* Start *

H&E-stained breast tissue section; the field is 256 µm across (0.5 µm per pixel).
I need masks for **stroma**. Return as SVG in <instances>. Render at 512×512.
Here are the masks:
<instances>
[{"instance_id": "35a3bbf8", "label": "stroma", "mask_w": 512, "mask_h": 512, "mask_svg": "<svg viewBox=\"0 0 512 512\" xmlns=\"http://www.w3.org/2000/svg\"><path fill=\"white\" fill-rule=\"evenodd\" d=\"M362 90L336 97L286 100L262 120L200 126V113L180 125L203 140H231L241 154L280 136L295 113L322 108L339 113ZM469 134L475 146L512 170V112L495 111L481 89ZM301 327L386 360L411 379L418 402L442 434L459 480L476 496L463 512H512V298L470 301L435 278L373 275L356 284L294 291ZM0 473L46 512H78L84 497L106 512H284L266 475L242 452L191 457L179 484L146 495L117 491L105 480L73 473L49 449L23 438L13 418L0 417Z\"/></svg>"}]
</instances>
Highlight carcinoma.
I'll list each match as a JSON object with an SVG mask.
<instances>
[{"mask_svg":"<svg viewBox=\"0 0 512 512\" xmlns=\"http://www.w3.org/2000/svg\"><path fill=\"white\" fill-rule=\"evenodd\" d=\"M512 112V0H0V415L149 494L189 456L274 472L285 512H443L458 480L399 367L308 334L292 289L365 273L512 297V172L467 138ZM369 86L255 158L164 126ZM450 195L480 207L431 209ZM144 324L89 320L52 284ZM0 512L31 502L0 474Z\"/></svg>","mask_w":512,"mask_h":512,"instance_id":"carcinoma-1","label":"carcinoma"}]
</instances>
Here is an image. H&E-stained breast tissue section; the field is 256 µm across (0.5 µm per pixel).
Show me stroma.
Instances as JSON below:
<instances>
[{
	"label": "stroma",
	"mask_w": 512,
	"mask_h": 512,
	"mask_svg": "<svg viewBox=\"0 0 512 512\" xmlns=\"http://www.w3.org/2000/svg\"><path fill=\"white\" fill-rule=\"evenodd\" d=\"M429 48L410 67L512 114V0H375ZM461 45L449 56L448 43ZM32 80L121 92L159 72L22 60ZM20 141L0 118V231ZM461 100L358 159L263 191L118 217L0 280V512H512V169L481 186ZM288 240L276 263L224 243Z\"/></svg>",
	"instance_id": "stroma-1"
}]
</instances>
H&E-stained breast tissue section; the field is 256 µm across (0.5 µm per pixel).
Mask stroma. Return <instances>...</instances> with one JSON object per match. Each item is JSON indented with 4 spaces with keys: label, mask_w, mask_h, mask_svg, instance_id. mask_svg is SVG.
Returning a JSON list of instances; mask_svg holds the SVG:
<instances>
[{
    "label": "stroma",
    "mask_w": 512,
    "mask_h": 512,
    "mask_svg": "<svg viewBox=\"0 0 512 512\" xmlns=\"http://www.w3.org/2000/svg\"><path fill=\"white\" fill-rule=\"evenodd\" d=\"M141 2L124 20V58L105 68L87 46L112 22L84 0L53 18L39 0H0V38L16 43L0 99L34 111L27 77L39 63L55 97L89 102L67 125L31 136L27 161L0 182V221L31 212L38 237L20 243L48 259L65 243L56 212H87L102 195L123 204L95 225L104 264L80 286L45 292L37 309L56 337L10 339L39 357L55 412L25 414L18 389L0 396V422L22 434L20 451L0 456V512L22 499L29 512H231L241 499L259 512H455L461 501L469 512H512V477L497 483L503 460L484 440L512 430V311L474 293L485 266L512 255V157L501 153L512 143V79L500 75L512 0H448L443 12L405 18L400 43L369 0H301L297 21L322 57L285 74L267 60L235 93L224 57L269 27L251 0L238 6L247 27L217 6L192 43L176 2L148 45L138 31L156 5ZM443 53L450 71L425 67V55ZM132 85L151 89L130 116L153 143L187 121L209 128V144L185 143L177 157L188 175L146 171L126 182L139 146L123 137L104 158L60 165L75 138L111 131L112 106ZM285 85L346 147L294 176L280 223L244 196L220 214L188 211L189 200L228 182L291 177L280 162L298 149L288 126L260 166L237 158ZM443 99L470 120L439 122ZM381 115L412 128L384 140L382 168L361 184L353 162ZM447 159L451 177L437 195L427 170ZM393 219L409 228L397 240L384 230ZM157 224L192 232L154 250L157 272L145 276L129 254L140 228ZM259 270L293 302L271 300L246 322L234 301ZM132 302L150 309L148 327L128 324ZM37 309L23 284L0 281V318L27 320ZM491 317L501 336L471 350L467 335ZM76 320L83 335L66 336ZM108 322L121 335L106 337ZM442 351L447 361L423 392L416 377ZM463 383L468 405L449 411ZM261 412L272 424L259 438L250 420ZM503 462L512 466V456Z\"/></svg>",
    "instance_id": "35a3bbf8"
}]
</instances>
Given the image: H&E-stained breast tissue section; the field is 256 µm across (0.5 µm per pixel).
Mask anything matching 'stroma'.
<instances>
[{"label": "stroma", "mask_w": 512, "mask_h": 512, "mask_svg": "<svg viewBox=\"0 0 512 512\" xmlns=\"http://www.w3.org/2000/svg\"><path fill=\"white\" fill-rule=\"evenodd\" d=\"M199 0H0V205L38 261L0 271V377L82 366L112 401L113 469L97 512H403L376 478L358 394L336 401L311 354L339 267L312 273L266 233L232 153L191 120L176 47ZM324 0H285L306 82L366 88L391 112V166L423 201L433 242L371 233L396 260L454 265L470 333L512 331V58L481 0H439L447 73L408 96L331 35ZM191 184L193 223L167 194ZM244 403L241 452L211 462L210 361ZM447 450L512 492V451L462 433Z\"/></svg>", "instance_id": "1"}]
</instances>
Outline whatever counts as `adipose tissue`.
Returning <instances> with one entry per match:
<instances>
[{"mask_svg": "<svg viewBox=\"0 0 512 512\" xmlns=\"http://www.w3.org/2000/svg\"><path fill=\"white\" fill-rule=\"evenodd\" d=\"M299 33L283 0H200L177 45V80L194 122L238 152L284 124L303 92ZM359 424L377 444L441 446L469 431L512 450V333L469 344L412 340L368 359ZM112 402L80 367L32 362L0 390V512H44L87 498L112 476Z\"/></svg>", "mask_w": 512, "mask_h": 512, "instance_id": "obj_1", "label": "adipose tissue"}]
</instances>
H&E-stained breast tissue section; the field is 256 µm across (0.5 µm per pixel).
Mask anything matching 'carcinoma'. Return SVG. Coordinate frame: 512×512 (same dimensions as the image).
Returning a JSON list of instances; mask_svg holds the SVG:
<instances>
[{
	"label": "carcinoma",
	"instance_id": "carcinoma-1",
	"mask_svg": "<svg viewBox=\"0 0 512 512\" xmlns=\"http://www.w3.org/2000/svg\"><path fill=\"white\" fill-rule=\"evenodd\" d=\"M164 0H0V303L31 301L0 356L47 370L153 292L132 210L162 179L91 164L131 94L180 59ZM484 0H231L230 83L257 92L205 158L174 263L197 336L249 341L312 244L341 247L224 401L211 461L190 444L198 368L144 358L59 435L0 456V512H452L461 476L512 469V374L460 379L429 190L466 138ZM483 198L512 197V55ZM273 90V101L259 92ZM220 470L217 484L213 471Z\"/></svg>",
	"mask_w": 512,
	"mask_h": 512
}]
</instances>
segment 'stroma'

* End *

• _Your task_:
Everything in the listing above should be restated exactly.

• _Reply to the task_:
H&E-stained breast tissue section; the field is 256 µm across (0.5 µm per pixel).
I need masks for **stroma**. Return as SVG in <instances>. Render at 512×512.
Here are the masks:
<instances>
[{"instance_id": "35a3bbf8", "label": "stroma", "mask_w": 512, "mask_h": 512, "mask_svg": "<svg viewBox=\"0 0 512 512\" xmlns=\"http://www.w3.org/2000/svg\"><path fill=\"white\" fill-rule=\"evenodd\" d=\"M362 90L336 97L286 100L262 120L200 126V113L180 125L203 140H231L241 154L280 136L295 113L322 108L339 113ZM469 134L475 146L512 170V112L495 111L481 89ZM301 327L386 360L411 379L418 402L442 434L459 480L476 496L463 512H512V298L470 301L435 278L373 275L356 284L294 291ZM0 473L46 512H78L84 497L106 512H284L266 475L242 452L191 457L179 484L146 495L117 491L105 480L73 473L49 449L23 438L13 418L0 417Z\"/></svg>"}]
</instances>
Highlight carcinoma.
I'll list each match as a JSON object with an SVG mask.
<instances>
[{"mask_svg":"<svg viewBox=\"0 0 512 512\" xmlns=\"http://www.w3.org/2000/svg\"><path fill=\"white\" fill-rule=\"evenodd\" d=\"M512 112V0H0V415L149 494L189 456L274 472L285 512H443L458 480L399 367L308 334L292 289L365 273L512 297V172L467 138ZM369 86L255 158L164 126ZM450 195L480 207L431 209ZM144 324L89 320L52 284ZM0 512L31 502L0 474Z\"/></svg>","mask_w":512,"mask_h":512,"instance_id":"carcinoma-1","label":"carcinoma"}]
</instances>
Here is an image. H&E-stained breast tissue section; the field is 256 µm across (0.5 µm per pixel).
Show me stroma.
Instances as JSON below:
<instances>
[{
	"label": "stroma",
	"mask_w": 512,
	"mask_h": 512,
	"mask_svg": "<svg viewBox=\"0 0 512 512\" xmlns=\"http://www.w3.org/2000/svg\"><path fill=\"white\" fill-rule=\"evenodd\" d=\"M429 48L410 67L512 114V0H375ZM461 45L449 56L448 43ZM32 80L121 92L159 72L22 60ZM20 141L0 118V231ZM461 100L358 159L263 191L118 217L0 280V512H512V169L481 186ZM288 240L276 263L224 243Z\"/></svg>",
	"instance_id": "stroma-1"
}]
</instances>
H&E-stained breast tissue section; the field is 256 µm across (0.5 µm per pixel).
Mask stroma. Return <instances>...</instances> with one JSON object per match. Each item is JSON indented with 4 spaces with keys: label, mask_w, mask_h, mask_svg, instance_id. mask_svg is SVG.
Returning a JSON list of instances; mask_svg holds the SVG:
<instances>
[{
    "label": "stroma",
    "mask_w": 512,
    "mask_h": 512,
    "mask_svg": "<svg viewBox=\"0 0 512 512\" xmlns=\"http://www.w3.org/2000/svg\"><path fill=\"white\" fill-rule=\"evenodd\" d=\"M141 2L124 20V58L105 68L87 46L112 22L84 0L53 18L39 0H0V38L16 43L0 99L34 111L27 77L39 63L55 97L89 102L67 125L31 136L27 161L0 182V221L31 212L38 237L20 243L48 259L65 243L56 212H87L102 195L123 204L95 225L104 264L80 286L45 292L37 309L56 337L10 339L39 357L55 412L25 414L18 389L0 396V422L22 434L20 451L0 456V512L22 499L29 512H231L241 499L259 512H455L461 501L469 512H512V477L497 483L503 460L484 440L512 430V311L474 293L485 266L512 255V157L501 153L512 143V79L500 75L512 0H448L443 12L405 18L400 43L369 0H301L297 21L322 57L285 74L267 60L235 93L224 57L269 27L251 0L238 6L247 27L217 6L192 43L176 2L148 45L138 31L156 5ZM443 53L450 71L425 67V55ZM132 85L151 89L130 116L153 143L187 121L209 128V144L185 143L177 157L188 175L146 171L126 182L139 146L123 137L104 158L60 165L75 138L111 131L112 106ZM285 85L346 147L294 176L280 223L244 196L220 214L188 211L189 200L228 182L291 177L280 162L298 149L288 126L260 166L237 158ZM443 99L470 120L439 122ZM381 115L412 128L384 140L382 168L361 184L353 162ZM447 159L451 177L437 195L427 170ZM393 219L409 228L397 240L384 230ZM157 224L192 232L154 250L157 272L145 276L129 254L140 228ZM259 270L293 302L271 300L246 322L234 301ZM132 302L150 309L148 327L128 324ZM37 309L23 284L0 281V318L27 320ZM491 317L501 336L471 350L467 335ZM76 320L83 335L66 336ZM108 322L121 335L106 337ZM442 351L447 361L423 392L416 377ZM463 383L468 405L449 411ZM261 412L272 424L259 438L250 420ZM503 462L512 466V456Z\"/></svg>",
    "instance_id": "35a3bbf8"
}]
</instances>
Given the image: H&E-stained breast tissue section; the field is 256 µm across (0.5 µm per pixel).
Mask anything matching 'stroma'.
<instances>
[{"label": "stroma", "mask_w": 512, "mask_h": 512, "mask_svg": "<svg viewBox=\"0 0 512 512\" xmlns=\"http://www.w3.org/2000/svg\"><path fill=\"white\" fill-rule=\"evenodd\" d=\"M199 0H0V205L38 261L0 271V377L82 366L112 401L113 469L97 512H403L376 478L358 394L336 401L311 354L339 267L312 273L266 233L232 153L191 120L176 47ZM324 0H285L306 82L366 88L391 112V166L423 201L433 242L371 233L396 260L454 265L470 333L512 331V58L481 0H439L447 73L408 96L331 35ZM191 184L193 223L167 194ZM244 403L241 452L211 462L210 361ZM447 450L512 492V451L462 433Z\"/></svg>", "instance_id": "1"}]
</instances>
Outline whatever counts as `adipose tissue`.
Returning <instances> with one entry per match:
<instances>
[{"mask_svg": "<svg viewBox=\"0 0 512 512\" xmlns=\"http://www.w3.org/2000/svg\"><path fill=\"white\" fill-rule=\"evenodd\" d=\"M299 33L283 0H200L177 45V80L194 122L238 152L284 124L303 92ZM359 424L377 444L441 446L469 431L512 450V333L469 344L412 340L368 359ZM112 402L80 367L32 362L0 390V512H44L87 498L112 476Z\"/></svg>", "mask_w": 512, "mask_h": 512, "instance_id": "obj_1", "label": "adipose tissue"}]
</instances>
H&E-stained breast tissue section; the field is 256 µm across (0.5 µm per pixel).
Mask anything matching 'carcinoma'. Return SVG. Coordinate frame: 512×512 (same dimensions as the image).
Returning a JSON list of instances; mask_svg holds the SVG:
<instances>
[{
	"label": "carcinoma",
	"instance_id": "carcinoma-1",
	"mask_svg": "<svg viewBox=\"0 0 512 512\" xmlns=\"http://www.w3.org/2000/svg\"><path fill=\"white\" fill-rule=\"evenodd\" d=\"M164 0H0V303L31 301L0 356L47 370L153 292L132 210L162 179L91 164L131 94L180 59ZM484 0H231L230 83L257 92L205 158L174 263L197 336L249 341L312 244L341 247L224 401L211 461L190 444L198 368L144 358L59 435L0 456V512H452L461 476L512 469V374L460 379L429 190L466 138ZM483 198L512 197V55ZM273 90V101L259 92ZM220 470L217 484L213 471Z\"/></svg>",
	"mask_w": 512,
	"mask_h": 512
}]
</instances>
segment 'stroma'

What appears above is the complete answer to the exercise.